■ Material
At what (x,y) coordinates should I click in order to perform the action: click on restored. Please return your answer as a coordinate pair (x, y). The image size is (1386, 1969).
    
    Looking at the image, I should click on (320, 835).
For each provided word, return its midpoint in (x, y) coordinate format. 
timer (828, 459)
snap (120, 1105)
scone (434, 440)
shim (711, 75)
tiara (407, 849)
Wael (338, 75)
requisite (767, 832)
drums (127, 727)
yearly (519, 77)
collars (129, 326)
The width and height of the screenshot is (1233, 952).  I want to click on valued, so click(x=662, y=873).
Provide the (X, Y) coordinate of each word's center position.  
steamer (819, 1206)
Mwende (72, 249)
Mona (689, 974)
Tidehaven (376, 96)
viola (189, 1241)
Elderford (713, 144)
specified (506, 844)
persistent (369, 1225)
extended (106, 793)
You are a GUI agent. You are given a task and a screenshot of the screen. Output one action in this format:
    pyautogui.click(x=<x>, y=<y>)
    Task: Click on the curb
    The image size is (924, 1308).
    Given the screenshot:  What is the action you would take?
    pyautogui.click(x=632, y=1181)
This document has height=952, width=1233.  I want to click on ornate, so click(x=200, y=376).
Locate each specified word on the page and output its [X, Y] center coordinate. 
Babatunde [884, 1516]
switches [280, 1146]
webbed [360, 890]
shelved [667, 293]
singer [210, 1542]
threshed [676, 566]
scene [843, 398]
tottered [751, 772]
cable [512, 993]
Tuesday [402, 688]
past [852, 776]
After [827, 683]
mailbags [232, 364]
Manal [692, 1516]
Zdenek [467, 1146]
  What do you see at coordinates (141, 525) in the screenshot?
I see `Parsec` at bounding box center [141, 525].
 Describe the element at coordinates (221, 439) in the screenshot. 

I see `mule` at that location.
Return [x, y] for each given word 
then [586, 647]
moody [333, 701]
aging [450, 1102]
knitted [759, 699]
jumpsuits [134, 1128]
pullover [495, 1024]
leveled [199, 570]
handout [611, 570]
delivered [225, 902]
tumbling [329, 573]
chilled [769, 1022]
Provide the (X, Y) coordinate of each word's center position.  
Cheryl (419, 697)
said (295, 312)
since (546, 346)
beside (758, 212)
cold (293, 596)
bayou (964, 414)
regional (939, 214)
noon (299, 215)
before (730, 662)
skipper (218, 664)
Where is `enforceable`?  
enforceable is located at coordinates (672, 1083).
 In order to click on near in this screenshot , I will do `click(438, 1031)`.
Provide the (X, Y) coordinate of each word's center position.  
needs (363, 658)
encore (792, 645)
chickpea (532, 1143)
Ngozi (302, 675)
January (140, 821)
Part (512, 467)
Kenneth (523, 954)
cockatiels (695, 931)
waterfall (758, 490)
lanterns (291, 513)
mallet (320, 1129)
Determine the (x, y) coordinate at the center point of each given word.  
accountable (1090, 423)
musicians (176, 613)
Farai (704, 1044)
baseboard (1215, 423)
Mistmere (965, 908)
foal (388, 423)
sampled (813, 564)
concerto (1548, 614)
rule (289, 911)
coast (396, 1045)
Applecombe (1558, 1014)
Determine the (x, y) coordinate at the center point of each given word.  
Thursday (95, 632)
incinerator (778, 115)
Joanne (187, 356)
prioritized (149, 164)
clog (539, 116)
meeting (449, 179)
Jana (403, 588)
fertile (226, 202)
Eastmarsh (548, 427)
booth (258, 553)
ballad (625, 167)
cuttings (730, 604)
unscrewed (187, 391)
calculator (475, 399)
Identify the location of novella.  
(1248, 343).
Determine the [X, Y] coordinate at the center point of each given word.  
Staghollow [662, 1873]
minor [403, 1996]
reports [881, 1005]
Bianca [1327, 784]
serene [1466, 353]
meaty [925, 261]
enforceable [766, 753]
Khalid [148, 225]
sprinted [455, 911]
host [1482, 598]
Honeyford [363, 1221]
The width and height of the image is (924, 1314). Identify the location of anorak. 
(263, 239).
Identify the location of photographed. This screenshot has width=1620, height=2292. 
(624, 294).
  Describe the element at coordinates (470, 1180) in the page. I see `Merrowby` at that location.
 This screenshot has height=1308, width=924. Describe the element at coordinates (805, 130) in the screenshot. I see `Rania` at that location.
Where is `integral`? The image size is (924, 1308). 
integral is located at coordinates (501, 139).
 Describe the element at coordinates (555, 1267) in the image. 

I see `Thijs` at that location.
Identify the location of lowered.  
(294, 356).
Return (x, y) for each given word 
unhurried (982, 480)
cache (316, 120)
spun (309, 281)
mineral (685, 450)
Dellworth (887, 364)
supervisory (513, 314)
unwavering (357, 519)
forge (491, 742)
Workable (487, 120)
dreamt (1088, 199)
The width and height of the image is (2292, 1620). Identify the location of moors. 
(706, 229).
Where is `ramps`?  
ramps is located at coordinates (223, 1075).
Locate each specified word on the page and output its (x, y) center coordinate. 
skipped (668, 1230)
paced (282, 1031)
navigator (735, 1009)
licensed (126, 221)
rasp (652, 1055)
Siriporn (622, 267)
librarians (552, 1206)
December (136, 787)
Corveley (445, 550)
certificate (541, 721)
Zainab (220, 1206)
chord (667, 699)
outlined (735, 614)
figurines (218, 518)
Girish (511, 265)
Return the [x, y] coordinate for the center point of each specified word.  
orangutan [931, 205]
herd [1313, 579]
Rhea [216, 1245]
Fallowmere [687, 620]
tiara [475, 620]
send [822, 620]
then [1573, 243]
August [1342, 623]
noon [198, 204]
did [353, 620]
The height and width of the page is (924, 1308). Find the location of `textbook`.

■ What is expected
Could you reproduce all of the records above, replacing "midpoint" with "center point" and leaving everything else unchanged?

■ Finished answer
At what (x,y) coordinates should I click in order to perform the action: click on restored. Please return your answer as a coordinate pair (x, y). The image size is (1386, 1969).
    
    Looking at the image, I should click on (320, 835).
For each provided word, return its center point in (x, y) coordinate format. 
timer (828, 459)
snap (120, 1105)
scone (434, 440)
shim (711, 75)
tiara (407, 849)
Wael (338, 75)
requisite (767, 832)
drums (127, 727)
yearly (519, 77)
collars (129, 326)
The width and height of the screenshot is (1233, 952).  I want to click on valued, so click(x=662, y=873).
Provide the (X, Y) coordinate of each word's center position.  
steamer (819, 1206)
Mwende (72, 249)
Mona (689, 974)
Tidehaven (376, 96)
viola (189, 1241)
Elderford (713, 144)
specified (506, 844)
persistent (369, 1225)
extended (106, 793)
You are a GUI agent. You are given a task and a screenshot of the screen. Output one action in this format:
    pyautogui.click(x=<x>, y=<y>)
    Task: Click on the curb
    The image size is (924, 1308).
    Given the screenshot:  What is the action you would take?
    pyautogui.click(x=632, y=1181)
This document has height=952, width=1233.  I want to click on ornate, so click(x=200, y=376).
Locate each specified word on the page and output its [X, Y] center coordinate. 
Babatunde [884, 1516]
switches [280, 1146]
webbed [360, 890]
shelved [667, 293]
singer [210, 1542]
threshed [676, 566]
scene [843, 398]
tottered [751, 772]
cable [512, 993]
Tuesday [402, 688]
past [852, 776]
After [827, 683]
mailbags [232, 364]
Manal [692, 1516]
Zdenek [467, 1146]
  What do you see at coordinates (141, 525) in the screenshot?
I see `Parsec` at bounding box center [141, 525].
 Describe the element at coordinates (221, 439) in the screenshot. 

I see `mule` at that location.
Return [x, y] for each given word 
then [586, 647]
moody [333, 701]
aging [450, 1102]
knitted [759, 699]
jumpsuits [134, 1128]
pullover [495, 1024]
leveled [199, 570]
handout [611, 570]
delivered [225, 902]
tumbling [329, 573]
chilled [769, 1022]
Provide the (X, Y) coordinate of each word's center position.  
Cheryl (419, 697)
said (295, 312)
since (546, 346)
beside (758, 212)
cold (293, 596)
bayou (964, 414)
regional (939, 214)
noon (299, 215)
before (730, 662)
skipper (218, 664)
Where is `enforceable`?  
enforceable is located at coordinates (672, 1083).
 In order to click on near in this screenshot , I will do `click(438, 1031)`.
Provide the (X, Y) coordinate of each word's center position.  
needs (363, 658)
encore (792, 645)
chickpea (532, 1143)
Ngozi (302, 675)
January (140, 821)
Part (512, 467)
Kenneth (523, 954)
cockatiels (695, 931)
waterfall (758, 490)
lanterns (291, 513)
mallet (320, 1129)
Determine the (x, y) coordinate at the center point of each given word.  
accountable (1090, 423)
musicians (176, 613)
Farai (704, 1044)
baseboard (1215, 423)
Mistmere (965, 908)
foal (388, 423)
sampled (813, 564)
concerto (1548, 614)
rule (289, 911)
coast (396, 1045)
Applecombe (1558, 1014)
Determine the (x, y) coordinate at the center point of each given word.  
Thursday (95, 632)
incinerator (778, 115)
Joanne (187, 356)
prioritized (149, 164)
clog (539, 116)
meeting (449, 179)
Jana (403, 588)
fertile (226, 202)
Eastmarsh (548, 427)
booth (258, 553)
ballad (625, 167)
cuttings (730, 604)
unscrewed (187, 391)
calculator (475, 399)
Identify the location of novella.  
(1248, 343).
Determine the [X, Y] coordinate at the center point of each given word.  
Staghollow [662, 1873]
minor [403, 1996]
reports [881, 1005]
Bianca [1327, 784]
serene [1466, 353]
meaty [925, 261]
enforceable [766, 753]
Khalid [148, 225]
sprinted [455, 911]
host [1482, 598]
Honeyford [363, 1221]
The width and height of the image is (924, 1314). Identify the location of anorak. 
(263, 239).
Identify the location of photographed. This screenshot has width=1620, height=2292. 
(624, 294).
  Describe the element at coordinates (470, 1180) in the page. I see `Merrowby` at that location.
 This screenshot has height=1308, width=924. Describe the element at coordinates (805, 130) in the screenshot. I see `Rania` at that location.
Where is `integral`? The image size is (924, 1308). 
integral is located at coordinates (501, 139).
 Describe the element at coordinates (555, 1267) in the image. 

I see `Thijs` at that location.
Identify the location of lowered.  
(294, 356).
Return (x, y) for each given word 
unhurried (982, 480)
cache (316, 120)
spun (309, 281)
mineral (685, 450)
Dellworth (887, 364)
supervisory (513, 314)
unwavering (357, 519)
forge (491, 742)
Workable (487, 120)
dreamt (1088, 199)
The width and height of the image is (2292, 1620). Identify the location of moors. 
(706, 229).
Where is `ramps`?  
ramps is located at coordinates (223, 1075).
Locate each specified word on the page and output its (x, y) center coordinate. 
skipped (668, 1230)
paced (282, 1031)
navigator (735, 1009)
licensed (126, 221)
rasp (652, 1055)
Siriporn (622, 267)
librarians (552, 1206)
December (136, 787)
Corveley (445, 550)
certificate (541, 721)
Zainab (220, 1206)
chord (667, 699)
outlined (735, 614)
figurines (218, 518)
Girish (511, 265)
Return the [x, y] coordinate for the center point of each specified word.  
orangutan [931, 205]
herd [1313, 579]
Rhea [216, 1245]
Fallowmere [687, 620]
tiara [475, 620]
send [822, 620]
then [1573, 243]
August [1342, 623]
noon [198, 204]
did [353, 620]
The height and width of the page is (924, 1308). Find the location of `textbook`.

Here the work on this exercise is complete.